» **Assignment**: Return only that part of the material below which starts with the line containing "first_place: [601, 412, 738, 541]" and goes on through the line containing "new: vonerabol (red)", restated exactly.

» **Records for the task**:
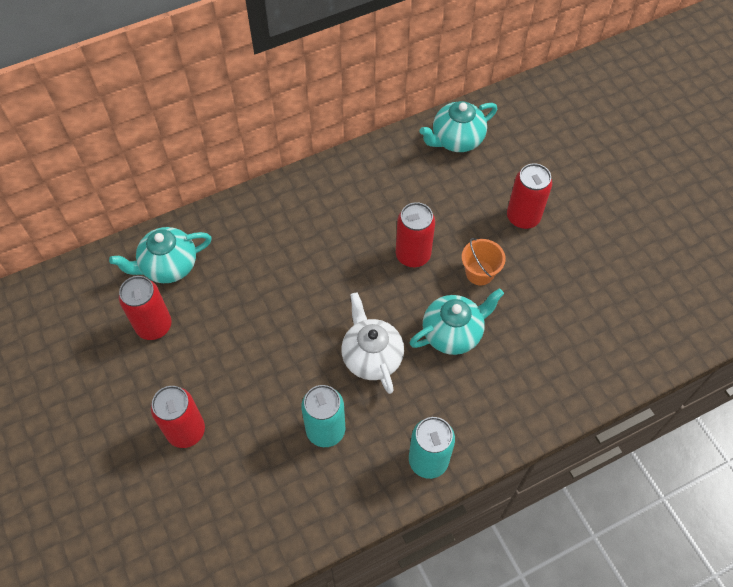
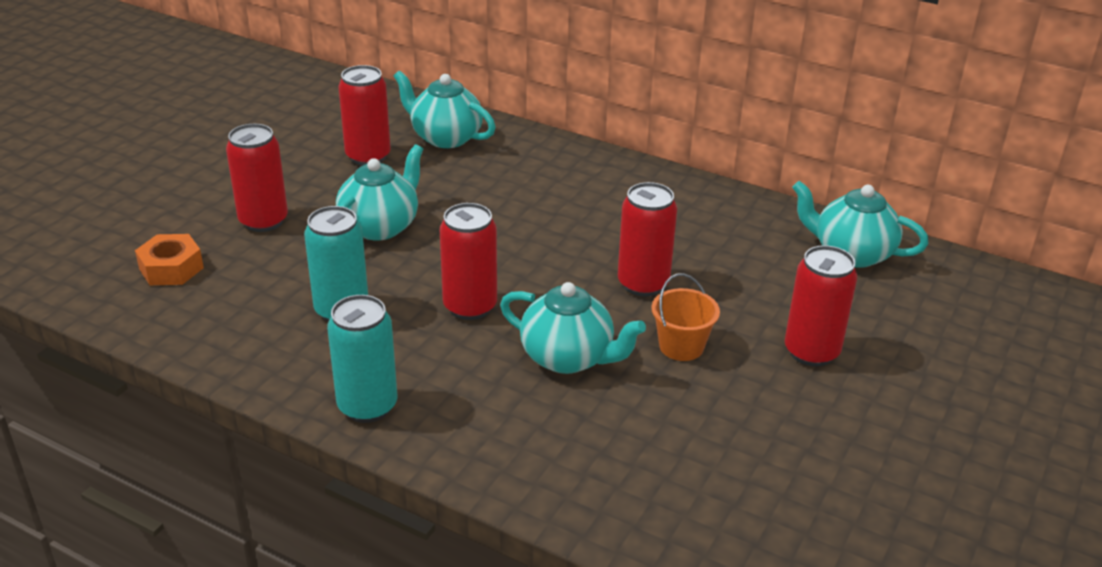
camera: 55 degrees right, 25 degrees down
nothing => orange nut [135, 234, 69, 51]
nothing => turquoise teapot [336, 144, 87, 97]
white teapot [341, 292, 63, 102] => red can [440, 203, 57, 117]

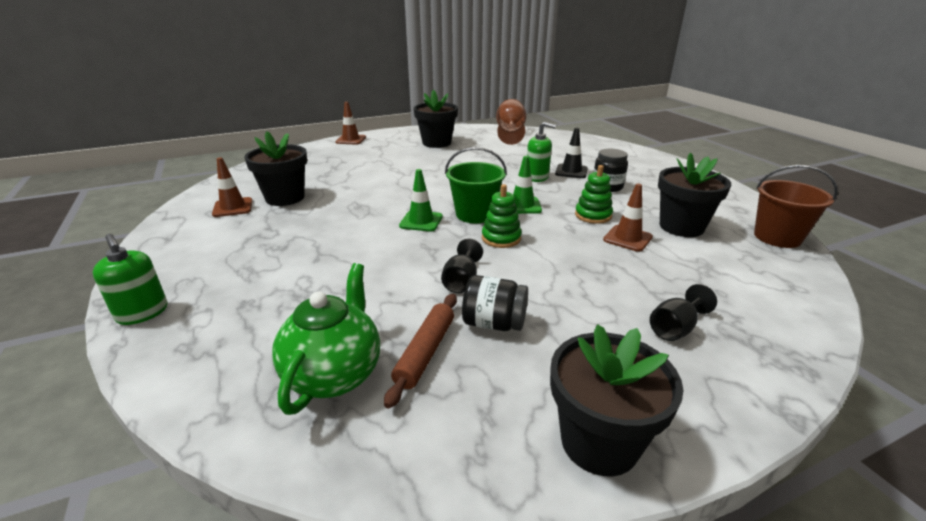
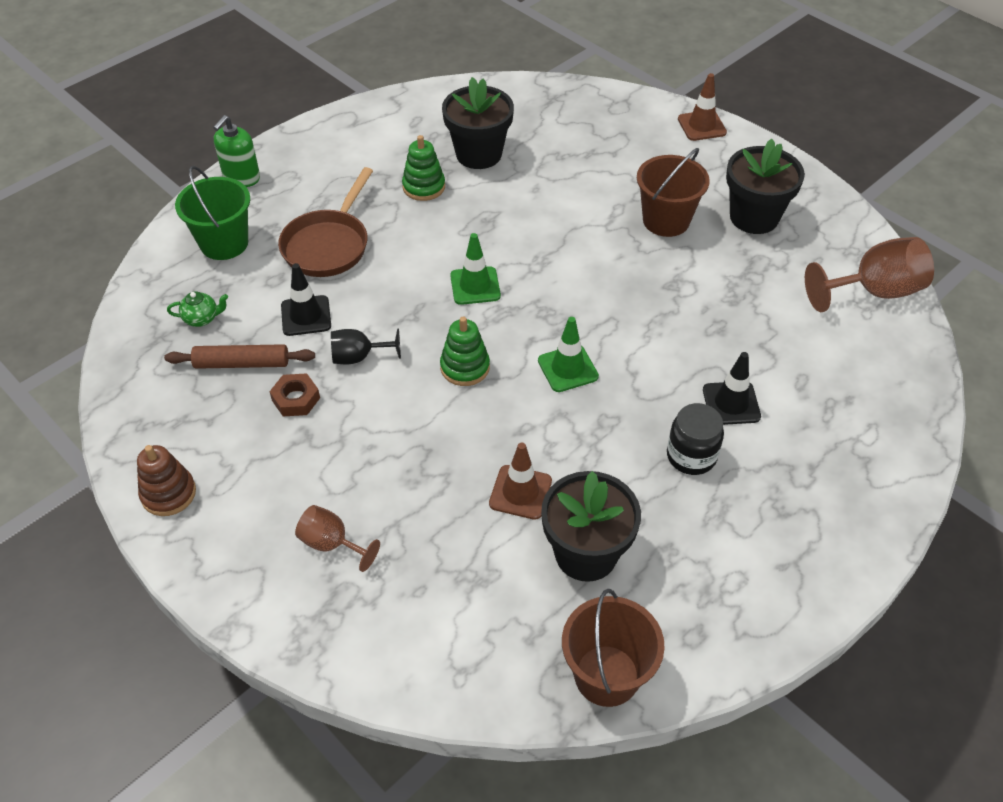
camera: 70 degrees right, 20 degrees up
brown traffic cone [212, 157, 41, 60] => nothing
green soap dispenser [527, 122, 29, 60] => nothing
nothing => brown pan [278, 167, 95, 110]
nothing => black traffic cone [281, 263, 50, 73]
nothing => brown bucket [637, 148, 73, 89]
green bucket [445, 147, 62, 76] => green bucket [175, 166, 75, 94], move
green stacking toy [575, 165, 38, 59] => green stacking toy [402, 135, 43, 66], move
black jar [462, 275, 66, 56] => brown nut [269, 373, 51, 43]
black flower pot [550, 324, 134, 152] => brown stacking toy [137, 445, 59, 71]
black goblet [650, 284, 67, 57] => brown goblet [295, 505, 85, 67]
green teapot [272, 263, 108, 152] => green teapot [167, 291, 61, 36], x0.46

--

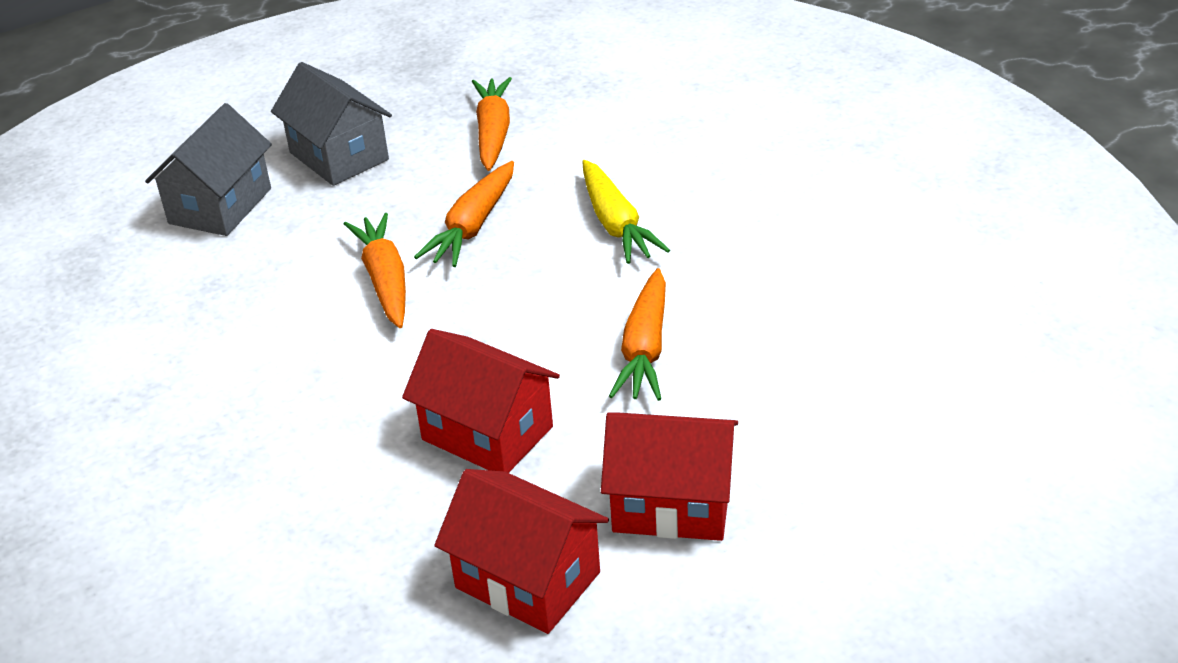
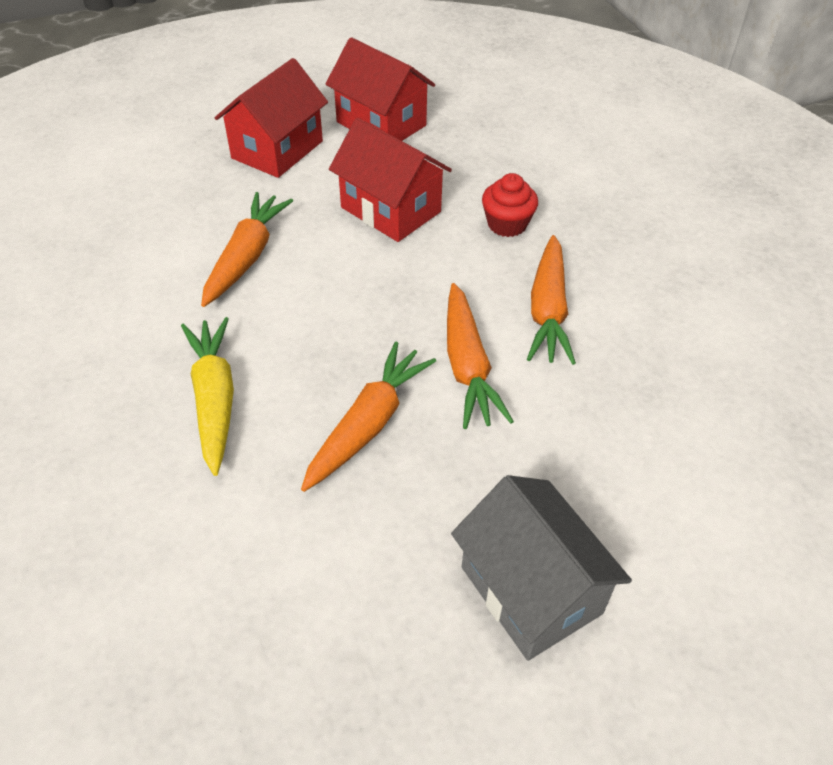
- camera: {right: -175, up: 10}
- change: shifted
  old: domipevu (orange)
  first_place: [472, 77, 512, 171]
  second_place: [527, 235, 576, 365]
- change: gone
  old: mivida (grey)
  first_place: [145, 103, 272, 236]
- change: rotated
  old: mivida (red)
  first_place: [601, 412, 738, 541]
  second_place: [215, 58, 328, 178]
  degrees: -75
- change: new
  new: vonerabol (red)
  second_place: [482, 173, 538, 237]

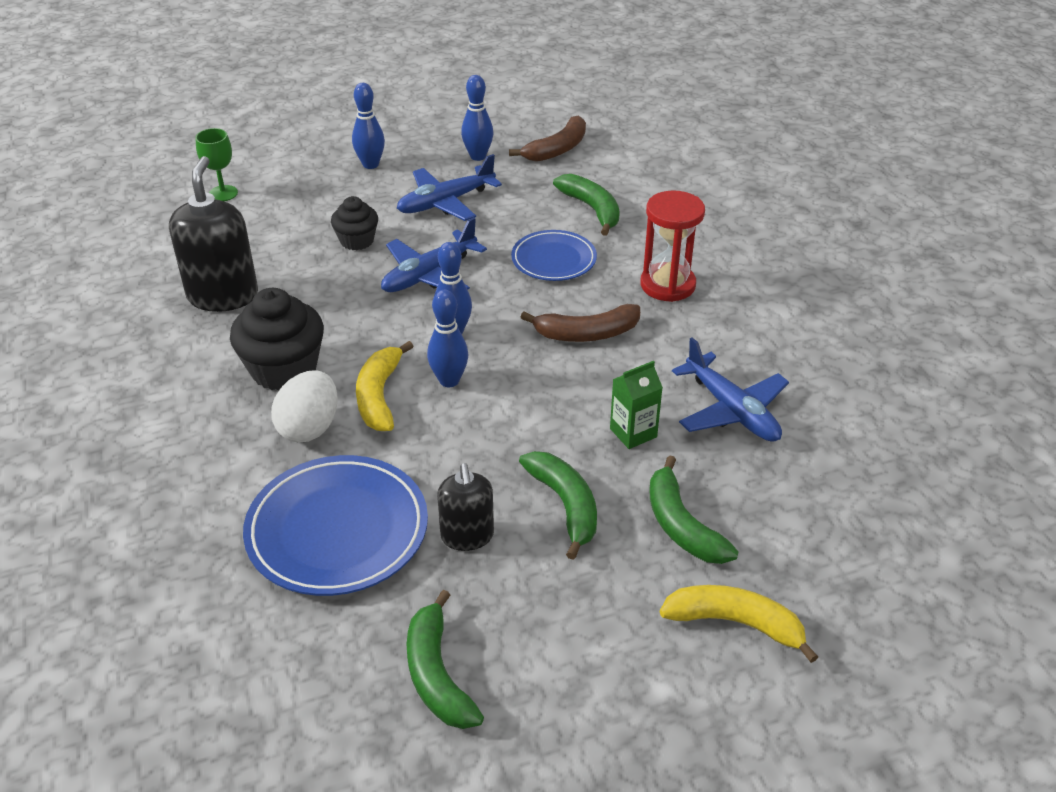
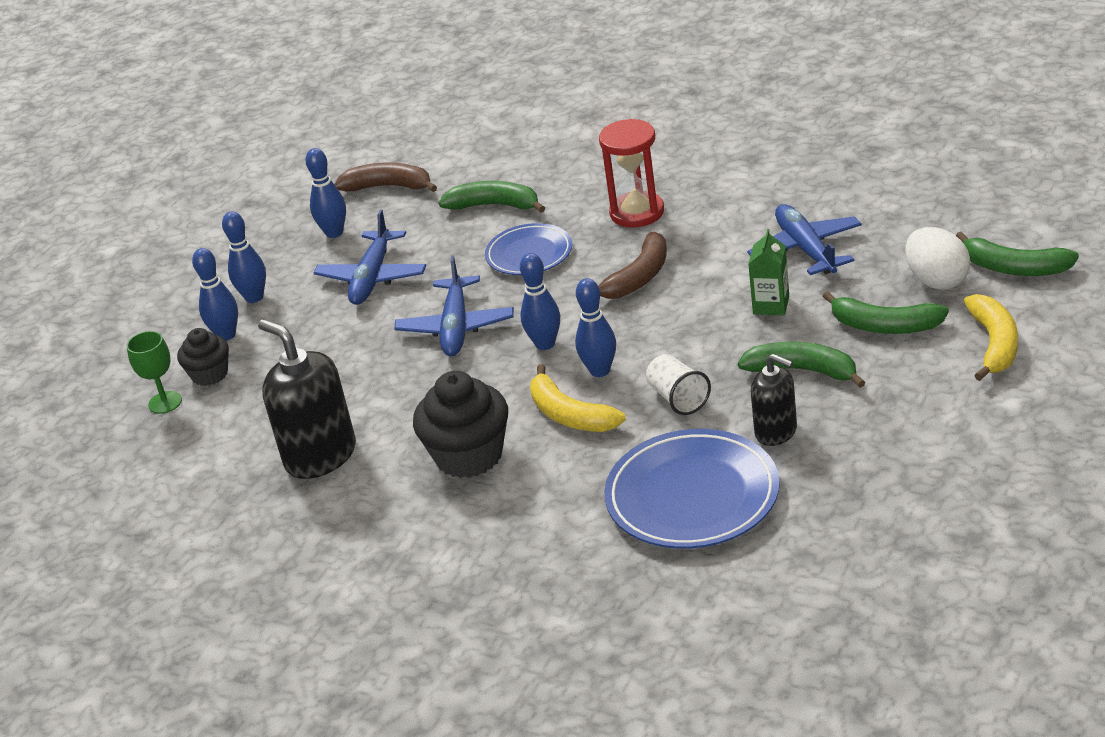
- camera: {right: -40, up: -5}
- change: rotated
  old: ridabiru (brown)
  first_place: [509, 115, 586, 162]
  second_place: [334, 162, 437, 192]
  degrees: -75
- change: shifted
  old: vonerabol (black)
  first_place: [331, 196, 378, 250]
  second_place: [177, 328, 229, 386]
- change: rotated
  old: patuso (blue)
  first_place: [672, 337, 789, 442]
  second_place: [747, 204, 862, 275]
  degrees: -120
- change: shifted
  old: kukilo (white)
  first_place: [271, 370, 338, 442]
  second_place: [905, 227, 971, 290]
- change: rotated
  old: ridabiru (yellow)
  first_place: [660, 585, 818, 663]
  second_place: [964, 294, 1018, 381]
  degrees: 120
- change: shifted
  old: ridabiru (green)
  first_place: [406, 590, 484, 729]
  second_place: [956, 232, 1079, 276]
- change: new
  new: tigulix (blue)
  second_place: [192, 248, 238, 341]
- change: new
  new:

» **Exercise result**:
  first_place: [601, 412, 738, 541]
  second_place: [215, 58, 328, 178]
  degrees: -75
- change: new
  new: vonerabol (red)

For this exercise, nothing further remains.